● **WHAT TO WORK ON**
Return the listing below unchanged, except that the pictures are dropped.

● **INFORMATION SHOWN**
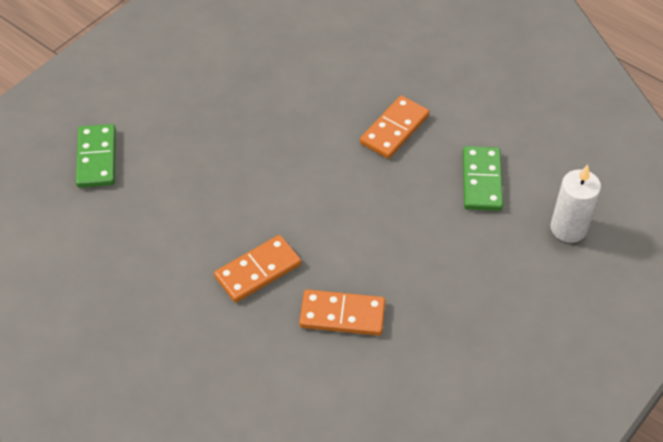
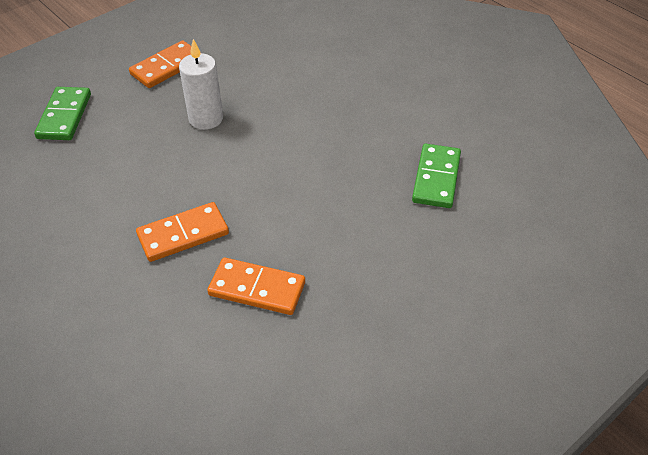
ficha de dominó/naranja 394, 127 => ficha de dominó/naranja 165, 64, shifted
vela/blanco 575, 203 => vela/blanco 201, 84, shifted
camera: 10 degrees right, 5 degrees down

● **RESPONSE TO THE EXERCISE**
ficha de dominó/naranja 394, 127 => ficha de dominó/naranja 165, 64, shifted
vela/blanco 575, 203 => vela/blanco 201, 84, shifted
camera: 10 degrees right, 5 degrees down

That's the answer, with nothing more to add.